# [What you are asked to do]
How many lines of the data contain the string "VRAW"? Write the number and nothing more.

- - - -

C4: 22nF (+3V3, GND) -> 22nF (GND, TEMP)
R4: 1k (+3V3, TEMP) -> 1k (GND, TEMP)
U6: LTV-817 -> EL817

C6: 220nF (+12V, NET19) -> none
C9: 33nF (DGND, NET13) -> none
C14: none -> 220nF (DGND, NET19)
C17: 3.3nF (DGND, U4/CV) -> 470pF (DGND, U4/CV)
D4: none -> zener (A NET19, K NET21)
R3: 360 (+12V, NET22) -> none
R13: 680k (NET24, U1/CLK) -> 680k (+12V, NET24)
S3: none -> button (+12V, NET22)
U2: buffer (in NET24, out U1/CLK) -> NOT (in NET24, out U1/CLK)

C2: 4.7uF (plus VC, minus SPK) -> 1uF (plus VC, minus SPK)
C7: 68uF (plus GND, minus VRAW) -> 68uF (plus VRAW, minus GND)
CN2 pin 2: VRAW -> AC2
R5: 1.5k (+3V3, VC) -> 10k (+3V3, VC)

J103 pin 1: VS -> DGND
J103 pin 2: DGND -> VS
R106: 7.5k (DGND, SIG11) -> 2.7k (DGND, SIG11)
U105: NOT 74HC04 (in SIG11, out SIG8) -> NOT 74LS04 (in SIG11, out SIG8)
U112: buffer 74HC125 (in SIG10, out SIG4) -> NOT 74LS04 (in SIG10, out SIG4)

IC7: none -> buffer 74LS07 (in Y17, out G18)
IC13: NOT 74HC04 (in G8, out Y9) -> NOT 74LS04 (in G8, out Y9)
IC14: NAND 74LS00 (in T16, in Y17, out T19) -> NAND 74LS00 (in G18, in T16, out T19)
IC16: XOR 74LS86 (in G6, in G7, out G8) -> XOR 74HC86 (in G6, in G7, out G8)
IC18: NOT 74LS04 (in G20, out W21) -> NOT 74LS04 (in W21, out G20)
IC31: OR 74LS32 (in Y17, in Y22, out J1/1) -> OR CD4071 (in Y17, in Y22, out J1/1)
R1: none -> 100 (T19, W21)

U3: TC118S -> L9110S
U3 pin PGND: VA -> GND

- - - -

# [Response]
2